→ Task to carry out: Please copy out the full listing that follows exactly; no picture belongs in the copy.

→ Collected material:
################
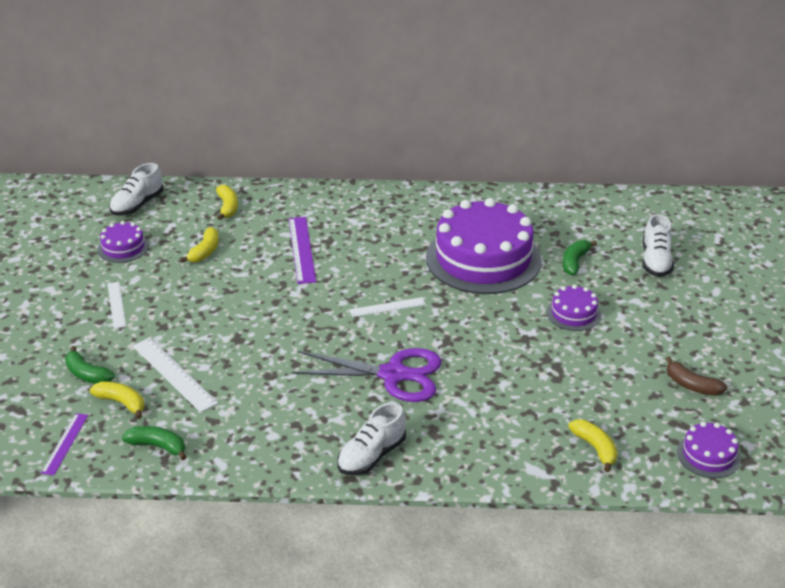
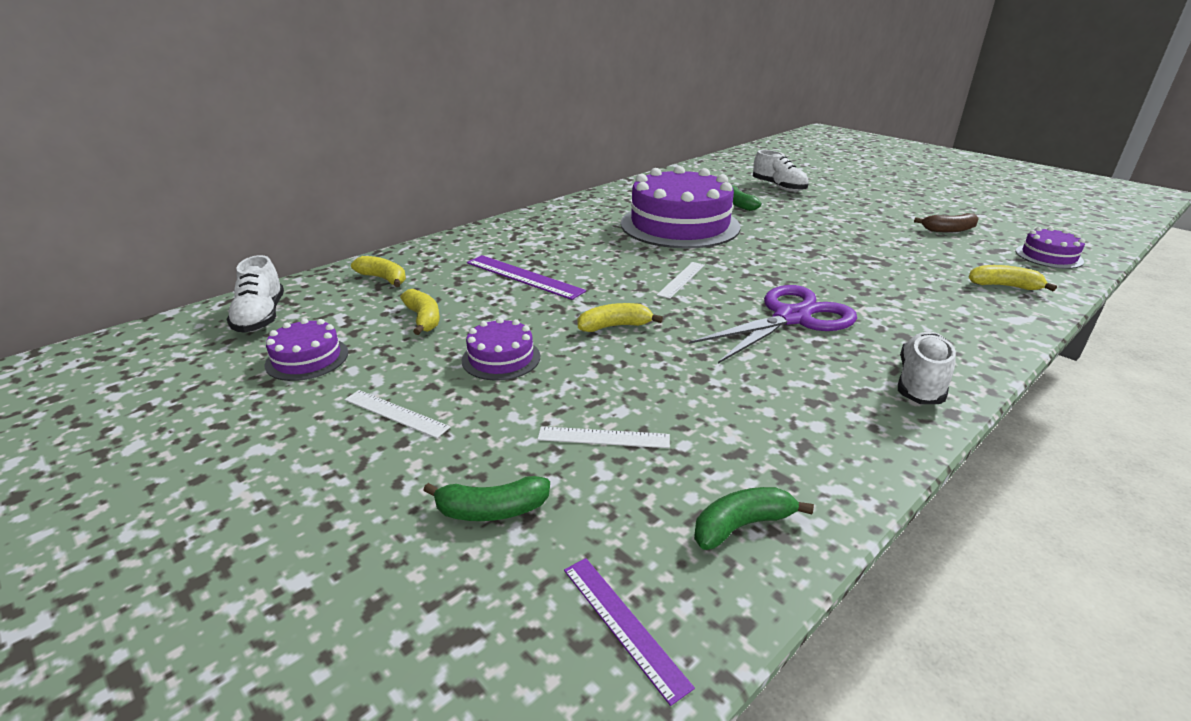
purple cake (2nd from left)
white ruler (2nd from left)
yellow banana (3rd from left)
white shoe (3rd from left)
################
→ Task solution:
purple cake (2nd from left)
white ruler (2nd from left)
yellow banana (3rd from left)
white shoe (3rd from left)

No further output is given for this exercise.